◆ WORK TASK
Write down exactly what lies from the line containing "red bottle: 4 -> 2" to the end of the records, inclusive, and omit the pictures.

◆ DATASET
((

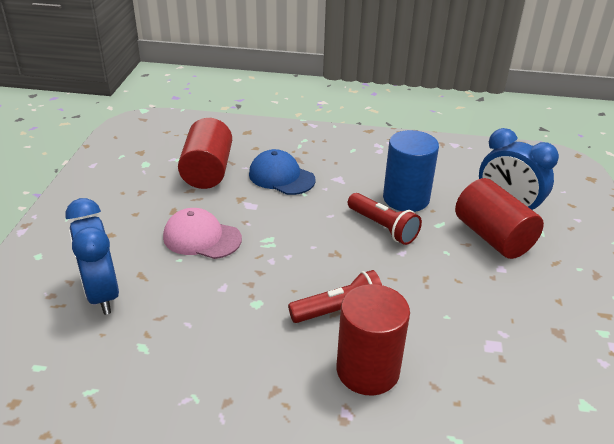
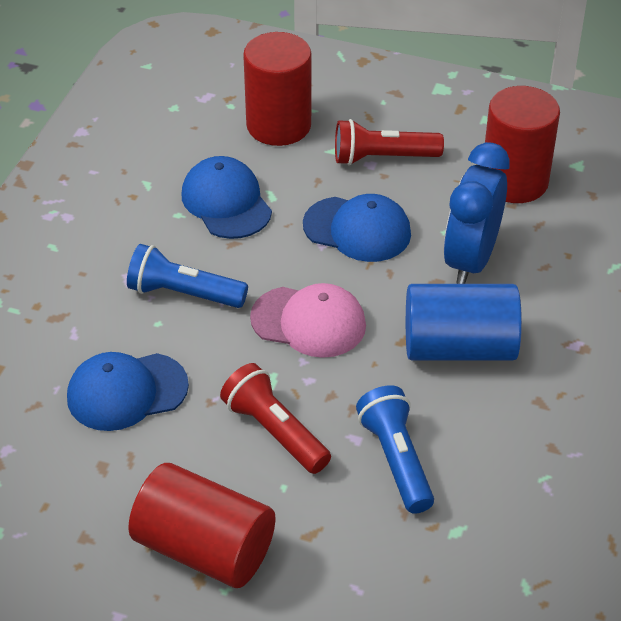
blue cap: 1 -> 3
blue clock: 2 -> 1
blue flashlight: 0 -> 2

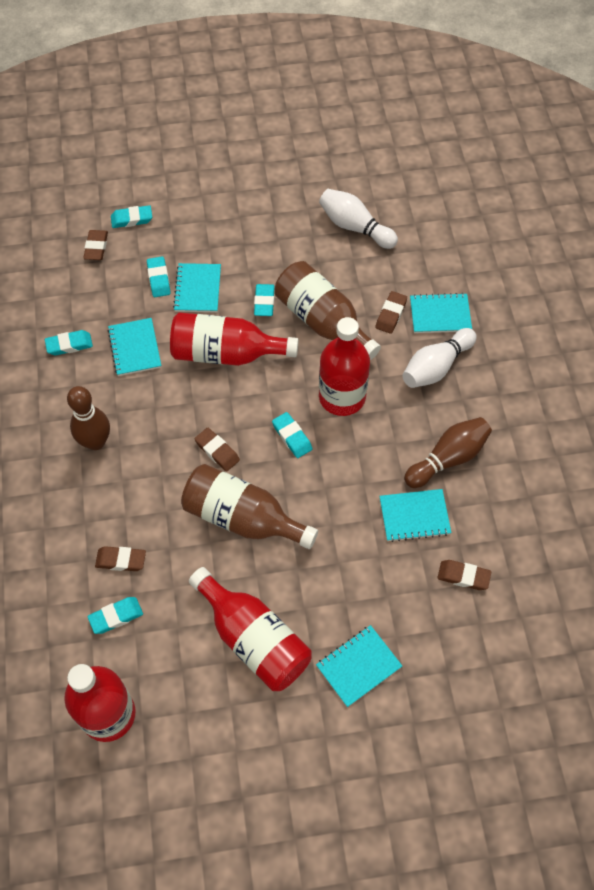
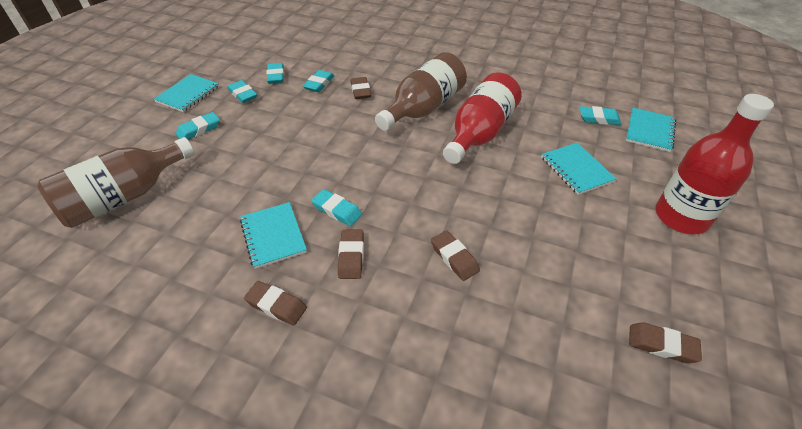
brown bowling pin: 2 -> 0
red bottle: 4 -> 2
turquoise notebook: 5 -> 4
white bowling pin: 2 -> 0

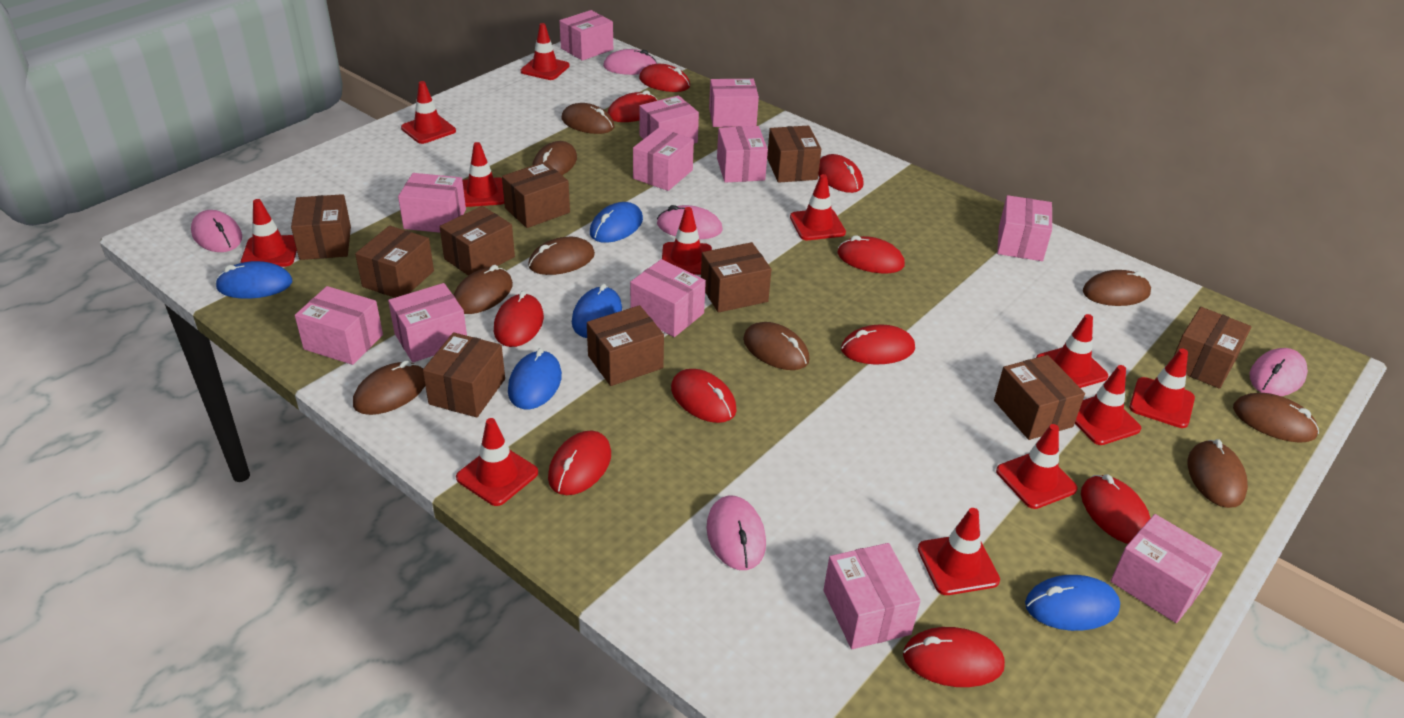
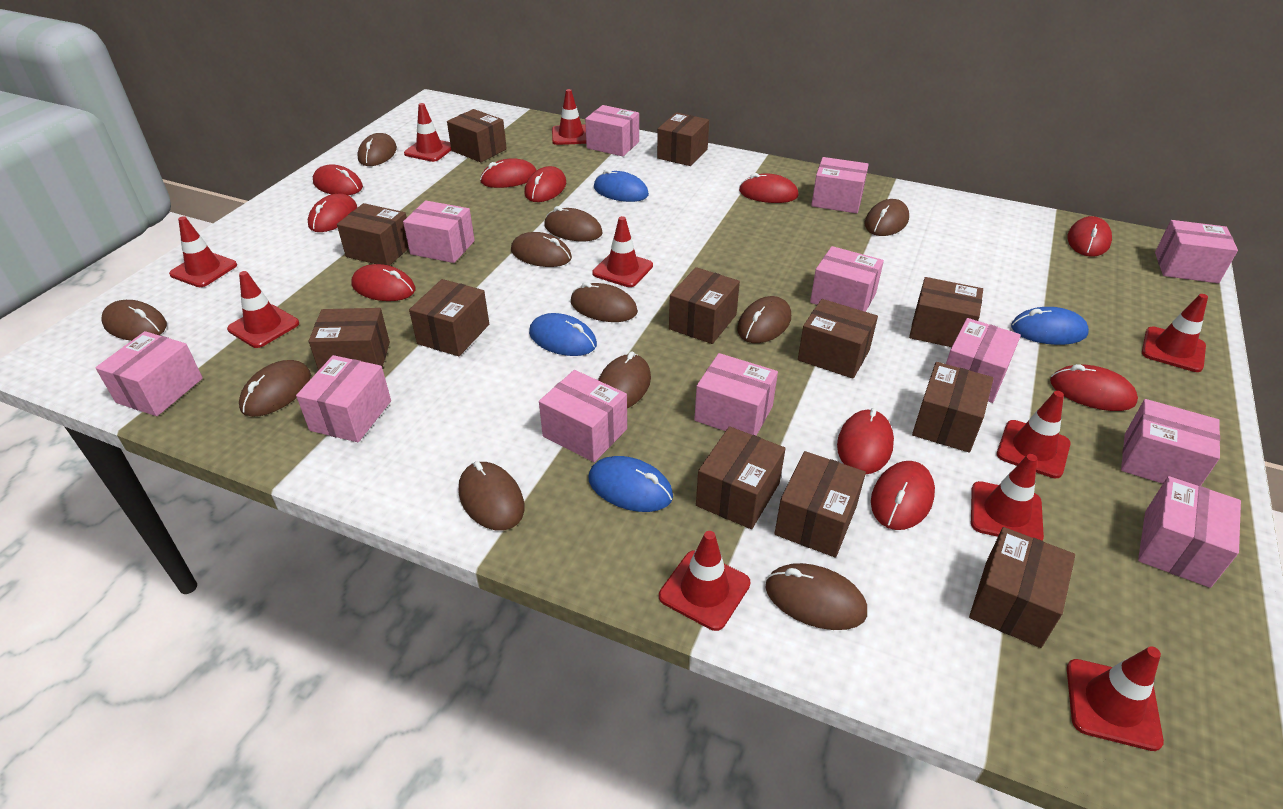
blue mouse: 5 -> 4
brown box: 10 -> 12
brown mouse: 9 -> 11
pink mouse: 5 -> 0
red traffic cone: 12 -> 10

))

◆ RESULT BELOW
red bottle: 4 -> 2
turquoise notebook: 5 -> 4
white bowling pin: 2 -> 0

blue mouse: 5 -> 4
brown box: 10 -> 12
brown mouse: 9 -> 11
pink mouse: 5 -> 0
red traffic cone: 12 -> 10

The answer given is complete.